_Data:_

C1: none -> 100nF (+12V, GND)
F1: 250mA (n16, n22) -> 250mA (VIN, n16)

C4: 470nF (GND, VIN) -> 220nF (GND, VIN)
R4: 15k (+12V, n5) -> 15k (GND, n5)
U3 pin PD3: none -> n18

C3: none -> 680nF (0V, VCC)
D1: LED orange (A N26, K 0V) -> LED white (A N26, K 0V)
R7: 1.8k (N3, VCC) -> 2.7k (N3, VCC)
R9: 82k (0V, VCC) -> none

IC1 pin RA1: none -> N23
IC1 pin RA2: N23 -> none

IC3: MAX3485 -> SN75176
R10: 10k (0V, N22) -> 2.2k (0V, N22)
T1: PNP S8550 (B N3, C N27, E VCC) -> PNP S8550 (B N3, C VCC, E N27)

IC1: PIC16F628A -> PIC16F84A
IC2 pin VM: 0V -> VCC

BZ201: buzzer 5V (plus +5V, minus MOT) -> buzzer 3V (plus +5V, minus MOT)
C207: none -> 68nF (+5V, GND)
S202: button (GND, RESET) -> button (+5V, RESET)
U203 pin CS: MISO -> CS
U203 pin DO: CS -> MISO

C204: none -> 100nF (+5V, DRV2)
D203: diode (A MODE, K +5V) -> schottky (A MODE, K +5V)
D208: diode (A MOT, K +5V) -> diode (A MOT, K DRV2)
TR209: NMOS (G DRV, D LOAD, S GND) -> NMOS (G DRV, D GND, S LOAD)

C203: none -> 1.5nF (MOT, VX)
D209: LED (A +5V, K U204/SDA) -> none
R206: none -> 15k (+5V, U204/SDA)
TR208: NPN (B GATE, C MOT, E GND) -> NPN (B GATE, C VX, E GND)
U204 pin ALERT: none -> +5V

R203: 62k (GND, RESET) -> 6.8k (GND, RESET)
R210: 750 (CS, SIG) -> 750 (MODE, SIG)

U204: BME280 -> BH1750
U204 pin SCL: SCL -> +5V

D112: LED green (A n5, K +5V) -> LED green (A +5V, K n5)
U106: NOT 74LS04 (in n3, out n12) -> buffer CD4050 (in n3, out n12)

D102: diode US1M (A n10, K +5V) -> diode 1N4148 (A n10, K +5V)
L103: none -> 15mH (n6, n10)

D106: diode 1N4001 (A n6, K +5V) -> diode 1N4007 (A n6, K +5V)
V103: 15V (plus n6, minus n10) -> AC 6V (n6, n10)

_Exercise aim:_ Once you have read the listing above, set it down again without alteration.

_Solved exercise:_
C1: none -> 100nF (+12V, GND)
F1: 250mA (n16, n22) -> 250mA (VIN, n16)

C4: 470nF (GND, VIN) -> 220nF (GND, VIN)
R4: 15k (+12V, n5) -> 15k (GND, n5)
U3 pin PD3: none -> n18

C3: none -> 680nF (0V, VCC)
D1: LED orange (A N26, K 0V) -> LED white (A N26, K 0V)
R7: 1.8k (N3, VCC) -> 2.7k (N3, VCC)
R9: 82k (0V, VCC) -> none

IC1 pin RA1: none -> N23
IC1 pin RA2: N23 -> none

IC3: MAX3485 -> SN75176
R10: 10k (0V, N22) -> 2.2k (0V, N22)
T1: PNP S8550 (B N3, C N27, E VCC) -> PNP S8550 (B N3, C VCC, E N27)

IC1: PIC16F628A -> PIC16F84A
IC2 pin VM: 0V -> VCC

BZ201: buzzer 5V (plus +5V, minus MOT) -> buzzer 3V (plus +5V, minus MOT)
C207: none -> 68nF (+5V, GND)
S202: button (GND, RESET) -> button (+5V, RESET)
U203 pin CS: MISO -> CS
U203 pin DO: CS -> MISO

C204: none -> 100nF (+5V, DRV2)
D203: diode (A MODE, K +5V) -> schottky (A MODE, K +5V)
D208: diode (A MOT, K +5V) -> diode (A MOT, K DRV2)
TR209: NMOS (G DRV, D LOAD, S GND) -> NMOS (G DRV, D GND, S LOAD)

C203: none -> 1.5nF (MOT, VX)
D209: LED (A +5V, K U204/SDA) -> none
R206: none -> 15k (+5V, U204/SDA)
TR208: NPN (B GATE, C MOT, E GND) -> NPN (B GATE, C VX, E GND)
U204 pin ALERT: none -> +5V

R203: 62k (GND, RESET) -> 6.8k (GND, RESET)
R210: 750 (CS, SIG) -> 750 (MODE, SIG)

U204: BME280 -> BH1750
U204 pin SCL: SCL -> +5V

D112: LED green (A n5, K +5V) -> LED green (A +5V, K n5)
U106: NOT 74LS04 (in n3, out n12) -> buffer CD4050 (in n3, out n12)

D102: diode US1M (A n10, K +5V) -> diode 1N4148 (A n10, K +5V)
L103: none -> 15mH (n6, n10)

D106: diode 1N4001 (A n6, K +5V) -> diode 1N4007 (A n6, K +5V)
V103: 15V (plus n6, minus n10) -> AC 6V (n6, n10)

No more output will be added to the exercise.